• **WHAT TO WORK ON**
Every entry must be duplicated precisely as written.

Coordinate change listings:
━━━━━━━━
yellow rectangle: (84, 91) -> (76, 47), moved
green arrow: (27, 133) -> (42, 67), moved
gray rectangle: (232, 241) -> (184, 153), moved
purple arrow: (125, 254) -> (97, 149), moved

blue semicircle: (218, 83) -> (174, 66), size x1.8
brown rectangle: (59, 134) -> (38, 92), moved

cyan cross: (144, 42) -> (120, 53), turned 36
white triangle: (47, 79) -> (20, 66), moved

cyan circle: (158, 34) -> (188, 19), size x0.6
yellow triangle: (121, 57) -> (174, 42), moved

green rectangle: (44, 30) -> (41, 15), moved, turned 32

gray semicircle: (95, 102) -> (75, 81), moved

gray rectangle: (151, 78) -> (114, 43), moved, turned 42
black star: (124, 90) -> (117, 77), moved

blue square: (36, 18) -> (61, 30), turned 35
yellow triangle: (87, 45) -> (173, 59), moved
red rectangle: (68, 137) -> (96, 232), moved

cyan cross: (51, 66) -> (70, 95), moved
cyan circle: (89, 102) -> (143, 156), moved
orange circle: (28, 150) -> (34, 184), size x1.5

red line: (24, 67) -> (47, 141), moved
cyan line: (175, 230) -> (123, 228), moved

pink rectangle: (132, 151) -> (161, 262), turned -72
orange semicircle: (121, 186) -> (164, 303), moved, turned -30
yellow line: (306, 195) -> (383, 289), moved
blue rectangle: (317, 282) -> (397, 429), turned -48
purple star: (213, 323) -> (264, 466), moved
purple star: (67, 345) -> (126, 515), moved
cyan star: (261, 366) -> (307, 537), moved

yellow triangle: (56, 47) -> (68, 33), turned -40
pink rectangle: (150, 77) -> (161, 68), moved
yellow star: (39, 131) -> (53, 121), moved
━━━━━━━━
• **TASK ANSWER**
yellow rectangle: (84, 91) -> (76, 47), moved
green arrow: (27, 133) -> (42, 67), moved
gray rectangle: (232, 241) -> (184, 153), moved
purple arrow: (125, 254) -> (97, 149), moved

blue semicircle: (218, 83) -> (174, 66), size x1.8
brown rectangle: (59, 134) -> (38, 92), moved

cyan cross: (144, 42) -> (120, 53), turned 36
white triangle: (47, 79) -> (20, 66), moved

cyan circle: (158, 34) -> (188, 19), size x0.6
yellow triangle: (121, 57) -> (174, 42), moved

green rectangle: (44, 30) -> (41, 15), moved, turned 32

gray semicircle: (95, 102) -> (75, 81), moved

gray rectangle: (151, 78) -> (114, 43), moved, turned 42
black star: (124, 90) -> (117, 77), moved

blue square: (36, 18) -> (61, 30), turned 35
yellow triangle: (87, 45) -> (173, 59), moved
red rectangle: (68, 137) -> (96, 232), moved

cyan cross: (51, 66) -> (70, 95), moved
cyan circle: (89, 102) -> (143, 156), moved
orange circle: (28, 150) -> (34, 184), size x1.5

red line: (24, 67) -> (47, 141), moved
cyan line: (175, 230) -> (123, 228), moved

pink rectangle: (132, 151) -> (161, 262), turned -72
orange semicircle: (121, 186) -> (164, 303), moved, turned -30
yellow line: (306, 195) -> (383, 289), moved
blue rectangle: (317, 282) -> (397, 429), turned -48
purple star: (213, 323) -> (264, 466), moved
purple star: (67, 345) -> (126, 515), moved
cyan star: (261, 366) -> (307, 537), moved

yellow triangle: (56, 47) -> (68, 33), turned -40
pink rectangle: (150, 77) -> (161, 68), moved
yellow star: (39, 131) -> (53, 121), moved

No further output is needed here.